Drawing revision comparisons

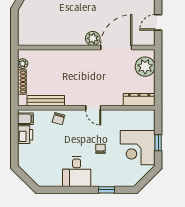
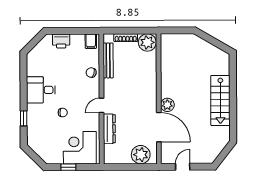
door: (158, 22) -> (183, 167), hinge flipped
plant: (23, 64) -> (147, 42), width x1.88, depth x1.88
dresser: (139, 100) -> (109, 129), moved
printer: (25, 135) -> (61, 41), moved
corner desk: (138, 148) -> (80, 148), moved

Task instructions: For each record above, write out every line exactly and skip the pictures.

Result for this task:
door: (158, 22) -> (183, 167), hinge flipped
plant: (23, 64) -> (147, 42), width x1.88, depth x1.88
dresser: (139, 100) -> (109, 129), moved
printer: (25, 135) -> (61, 41), moved
corner desk: (138, 148) -> (80, 148), moved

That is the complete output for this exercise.